(Dataset items)
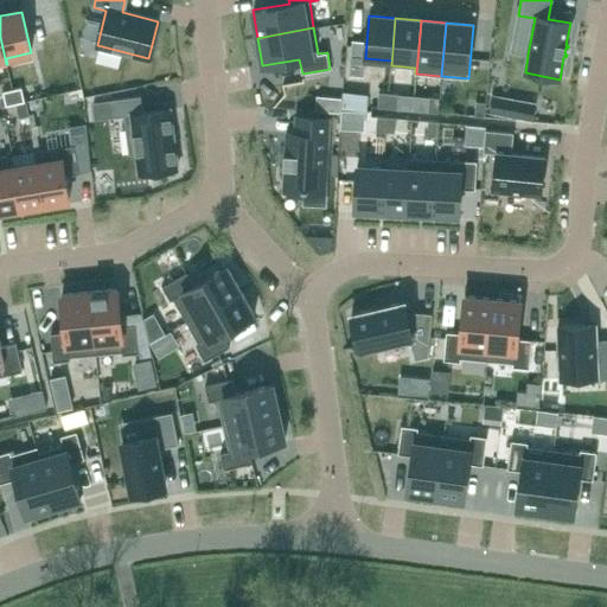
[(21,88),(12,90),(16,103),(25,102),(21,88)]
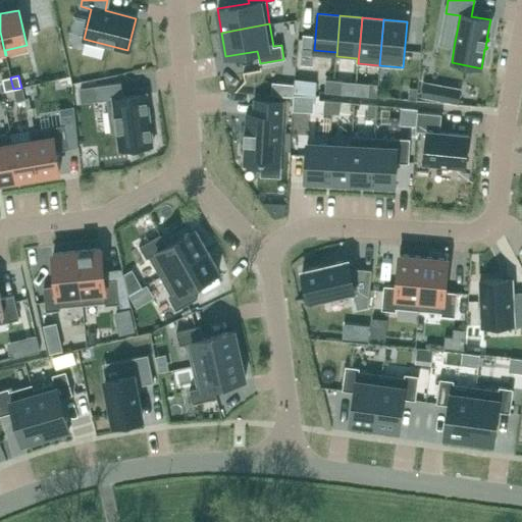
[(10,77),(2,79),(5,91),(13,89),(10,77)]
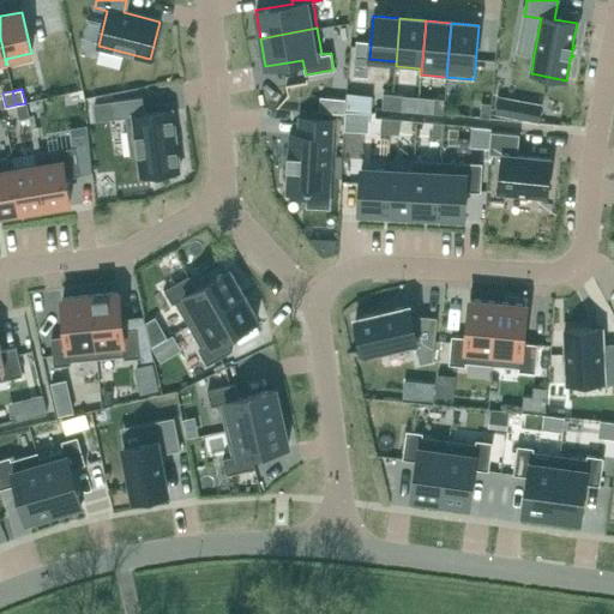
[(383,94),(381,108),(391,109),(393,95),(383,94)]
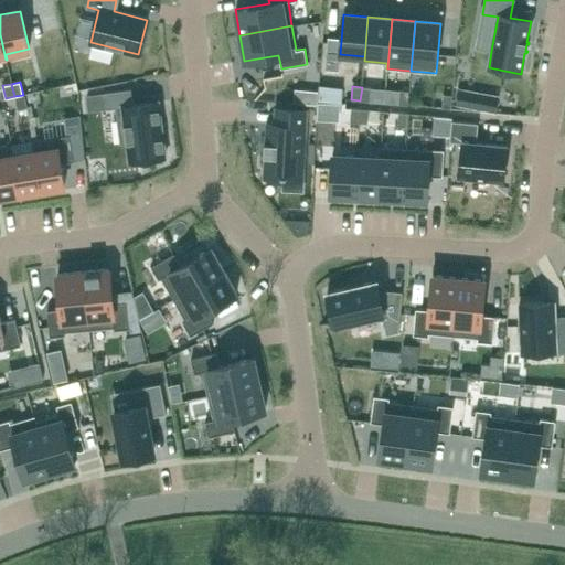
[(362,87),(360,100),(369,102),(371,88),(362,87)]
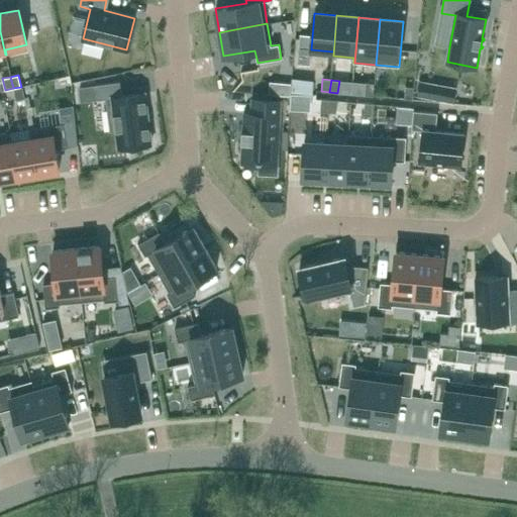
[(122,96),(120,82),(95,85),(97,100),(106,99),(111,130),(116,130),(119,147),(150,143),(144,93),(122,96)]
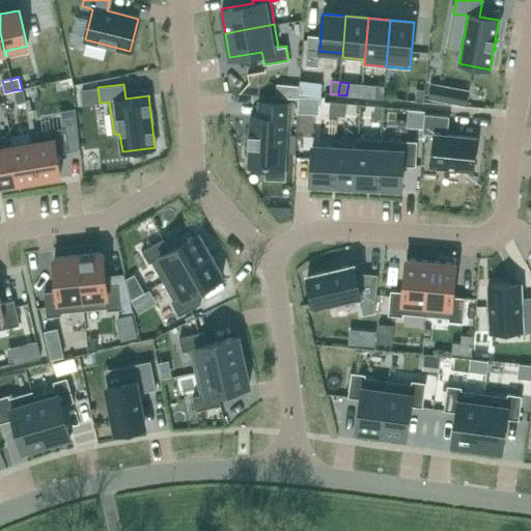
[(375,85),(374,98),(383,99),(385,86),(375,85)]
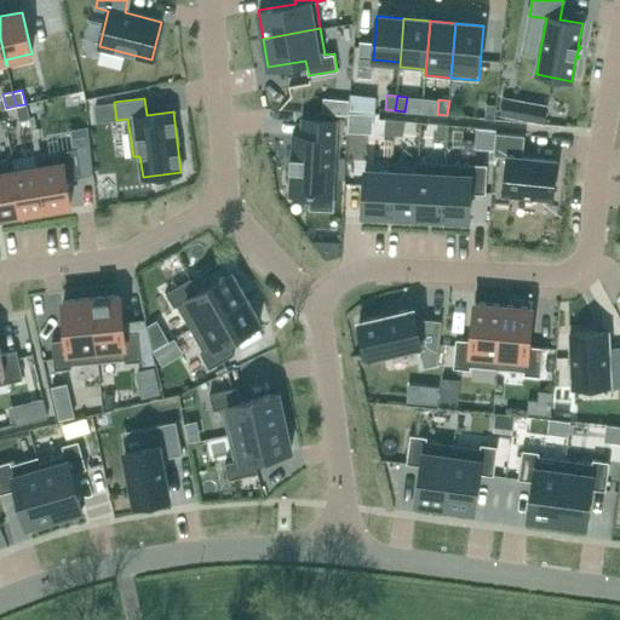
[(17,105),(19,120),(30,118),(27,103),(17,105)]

PROBLEM »
Your copy should match the data exactly, apart from the images, which are dropped.

WRITTEN RESPONSE »
[(21,88),(12,90),(16,103),(25,102),(21,88)]
[(10,77),(2,79),(5,91),(13,89),(10,77)]
[(383,94),(381,108),(391,109),(393,95),(383,94)]
[(362,87),(360,100),(369,102),(371,88),(362,87)]
[(122,96),(120,82),(95,85),(97,100),(106,99),(111,130),(116,130),(119,147),(150,143),(144,93),(122,96)]
[(375,85),(374,98),(383,99),(385,86),(375,85)]
[(17,105),(19,120),(30,118),(27,103),(17,105)]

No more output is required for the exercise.